■ Your objective
An exact reproduction of the lines below, from the first through the one with "exchanged: ROYAL BLUE", is the whole answer; pictures have no place in it.

■ Information shown
Start of Block
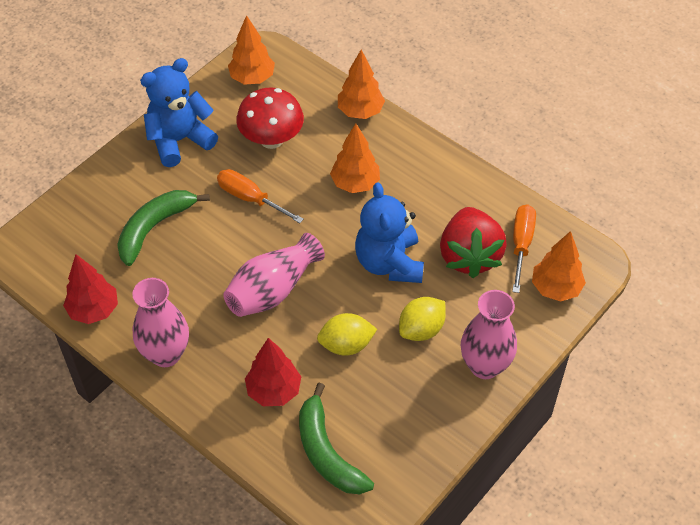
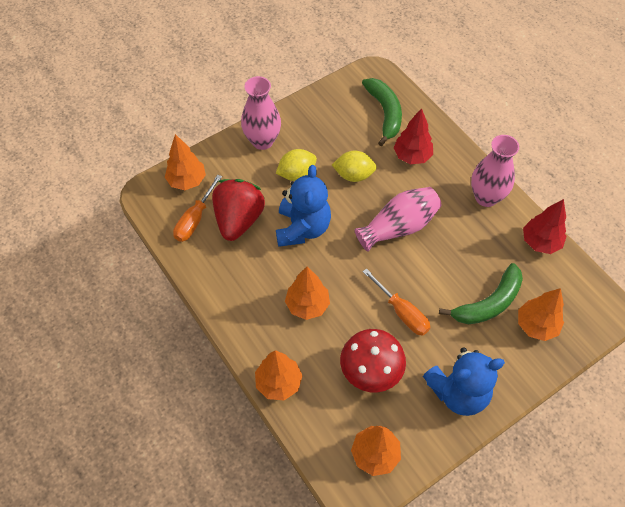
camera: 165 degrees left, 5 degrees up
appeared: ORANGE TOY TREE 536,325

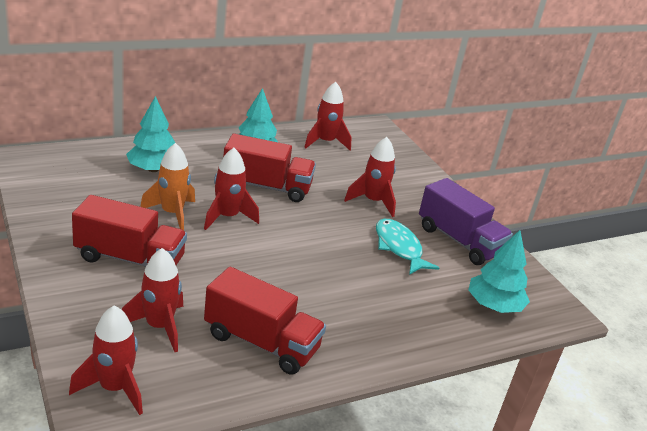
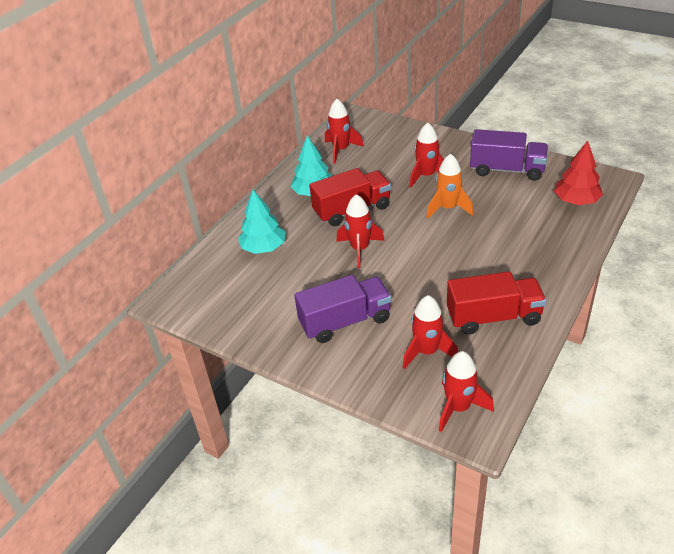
camera: 25 degrees left, 10 degrees up
missing: TEAL FISH 399,247
relocated: ORANGE SPACESHIP 172,214 to 448,208
colour: RED LORRY 130,259 to PURPLE LORRY 345,321; TEAL TOY TREE 494,305 to RED TOY TREE 576,201

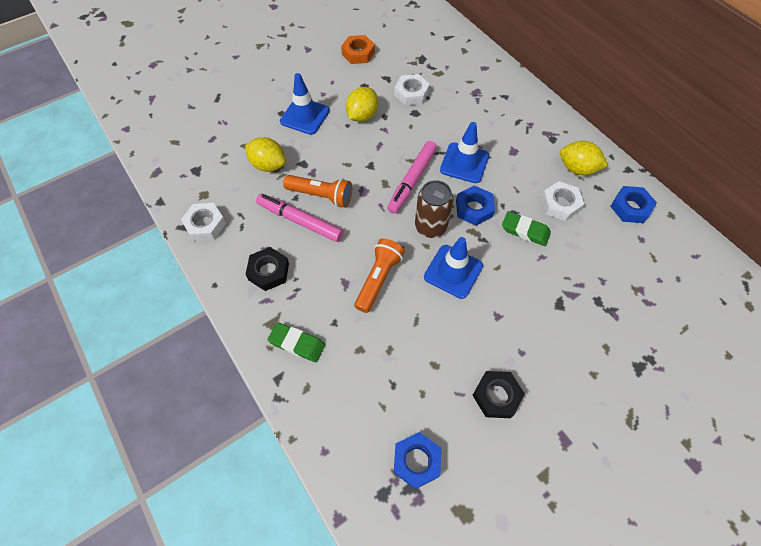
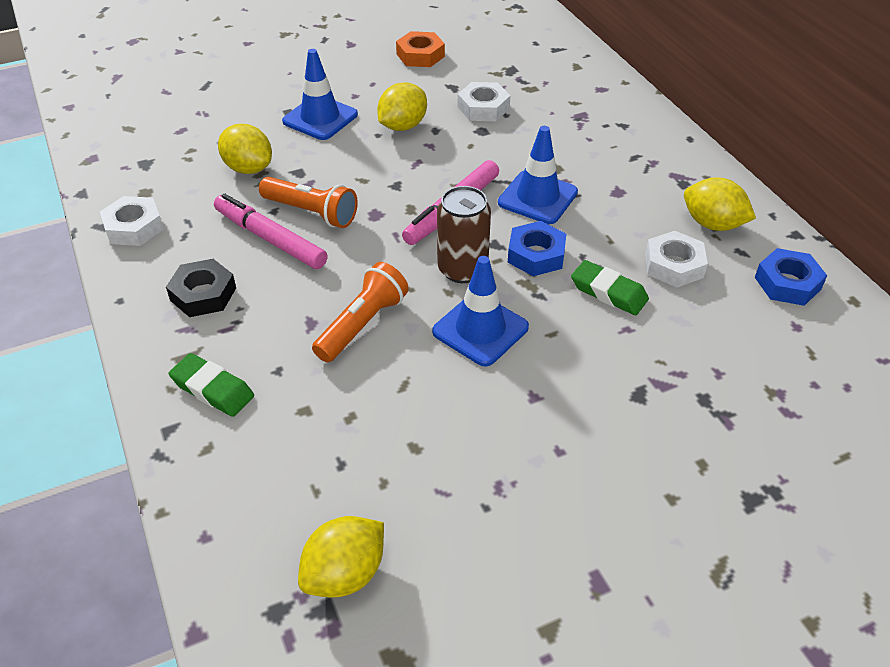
camera: 10 degrees right, 15 degrees down
missing: BLACK HEXAGON NUT 496,396
exchanged: ROYAL BLUE HEXAGON NUT 416,461 to GOLDEN CITRUS FRUIT 345,573

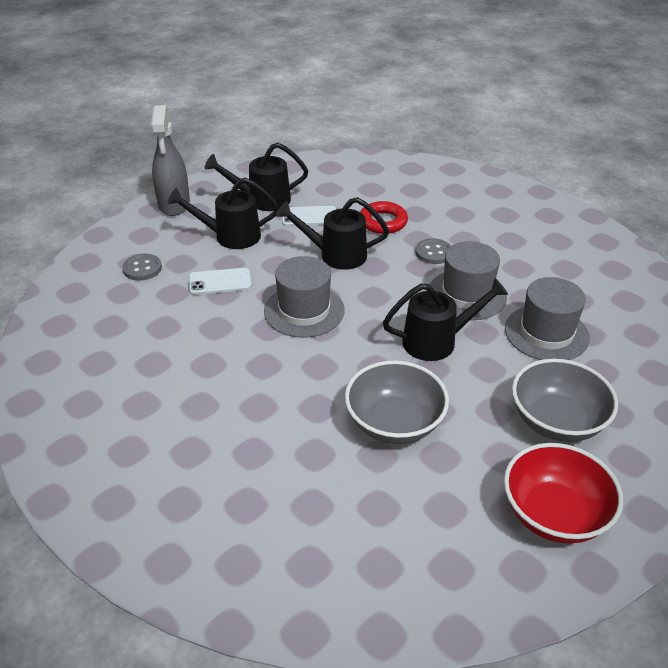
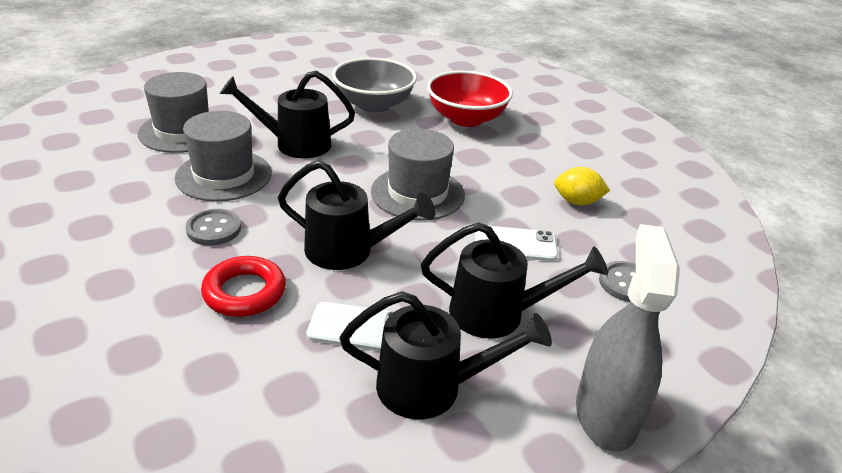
camera: 170 degrees left, 5 degrees down
missing: ASH-GREY BOWL 556,421
appeared: GOLDEN CITRUS FRUIT 577,202
relocated: RED BOWL 554,514 to 466,119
End of Block
■ Written answer
camera: 165 degrees left, 5 degrees up
appeared: ORANGE TOY TREE 536,325

camera: 25 degrees left, 10 degrees up
missing: TEAL FISH 399,247
relocated: ORANGE SPACESHIP 172,214 to 448,208
colour: RED LORRY 130,259 to PURPLE LORRY 345,321; TEAL TOY TREE 494,305 to RED TOY TREE 576,201

camera: 10 degrees right, 15 degrees down
missing: BLACK HEXAGON NUT 496,396
exchanged: ROYAL BLUE HEXAGON NUT 416,461 to GOLDEN CITRUS FRUIT 345,573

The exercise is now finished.